TASK PROMPT
Using the data that follows, report how many lines include "blue"; output no other text.

THE DATA
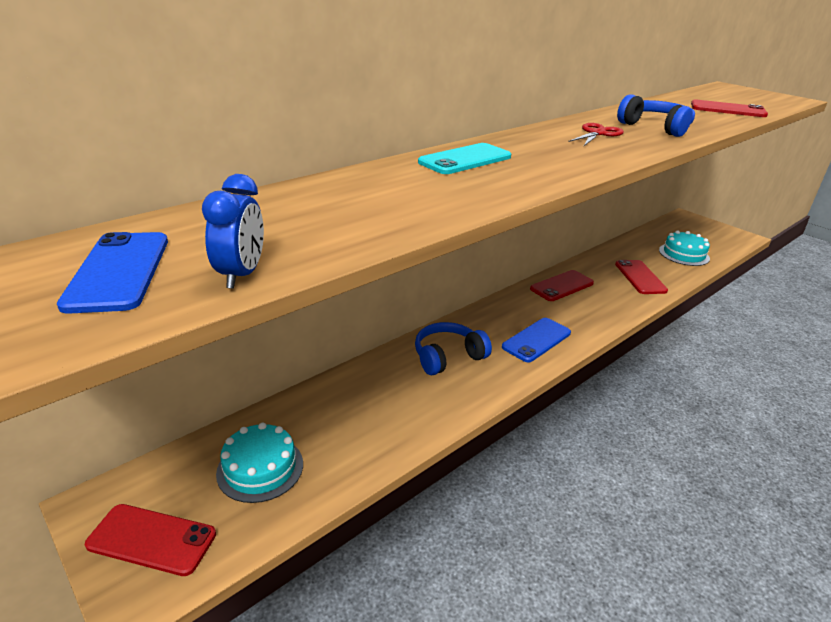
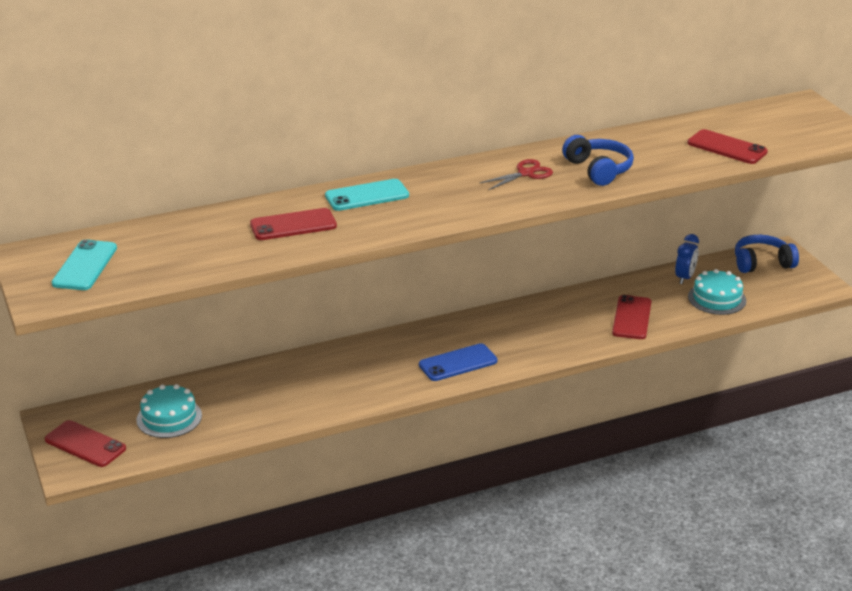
camera: 20 degrees right, 0 degrees up
(118, 271) = (85, 266): blue phone -> turquoise phone
(241, 275) = (148, 277): blue clock -> blue clock (684, 278)
(448, 357) = (363, 364): blue headphones -> blue headphones (762, 263)
(562, 286) = (533, 315): red phone -> red phone (293, 225)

WRITTEN REPLY
3